Shape position updates:
────────
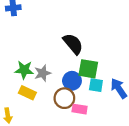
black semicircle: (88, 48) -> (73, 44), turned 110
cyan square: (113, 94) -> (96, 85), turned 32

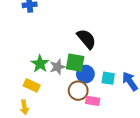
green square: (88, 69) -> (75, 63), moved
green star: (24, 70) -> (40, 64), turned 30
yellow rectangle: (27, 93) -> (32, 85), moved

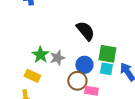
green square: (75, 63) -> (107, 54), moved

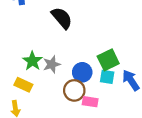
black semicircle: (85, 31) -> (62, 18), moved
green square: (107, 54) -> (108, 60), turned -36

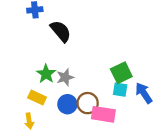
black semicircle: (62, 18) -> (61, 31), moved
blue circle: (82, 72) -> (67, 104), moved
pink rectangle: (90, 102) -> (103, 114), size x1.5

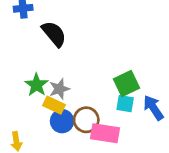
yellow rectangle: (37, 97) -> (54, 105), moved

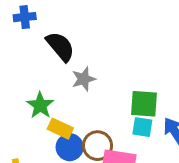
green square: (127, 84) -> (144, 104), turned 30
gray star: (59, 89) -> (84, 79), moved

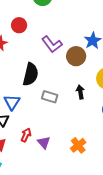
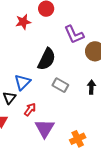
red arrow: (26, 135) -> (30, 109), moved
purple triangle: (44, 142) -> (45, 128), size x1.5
────────
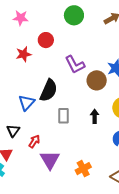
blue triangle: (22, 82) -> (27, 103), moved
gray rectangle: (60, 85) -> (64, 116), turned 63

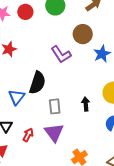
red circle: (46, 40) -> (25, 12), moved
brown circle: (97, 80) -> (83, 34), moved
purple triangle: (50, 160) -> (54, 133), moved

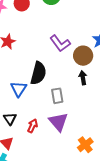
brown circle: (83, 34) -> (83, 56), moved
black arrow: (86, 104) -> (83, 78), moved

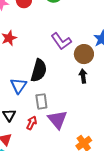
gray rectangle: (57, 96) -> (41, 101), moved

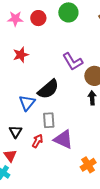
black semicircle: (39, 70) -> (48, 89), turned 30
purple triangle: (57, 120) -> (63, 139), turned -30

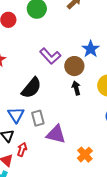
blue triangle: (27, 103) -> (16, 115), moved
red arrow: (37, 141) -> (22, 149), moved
────────
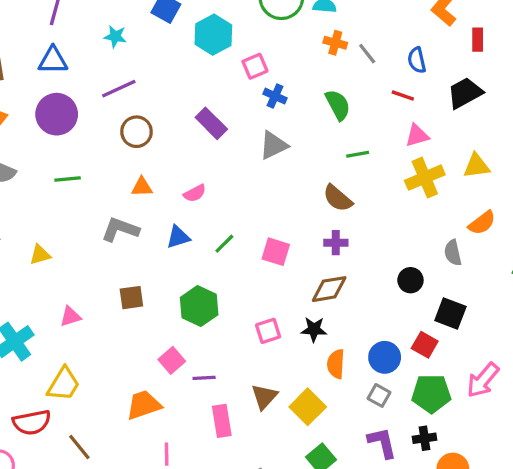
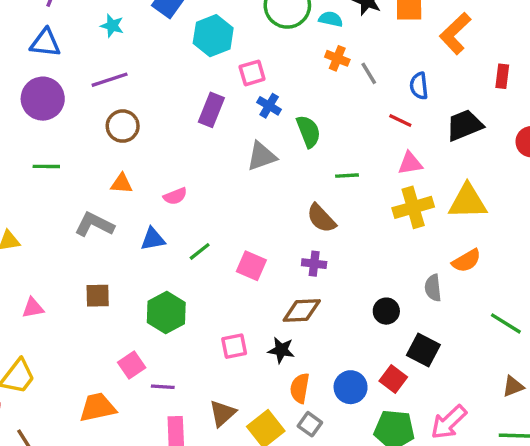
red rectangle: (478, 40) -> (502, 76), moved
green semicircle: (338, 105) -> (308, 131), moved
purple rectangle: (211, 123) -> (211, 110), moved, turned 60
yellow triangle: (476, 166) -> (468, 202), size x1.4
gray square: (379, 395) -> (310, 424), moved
────────
Activity
If the string "green" is in a line of the entries, pick that line out.

Response to the task
green square: (88, 69) -> (75, 63), moved
green star: (24, 70) -> (40, 64), turned 30
green square: (75, 63) -> (107, 54), moved
green square: (107, 54) -> (108, 60), turned -36
green square: (127, 84) -> (144, 104), turned 30
green semicircle: (338, 105) -> (308, 131), moved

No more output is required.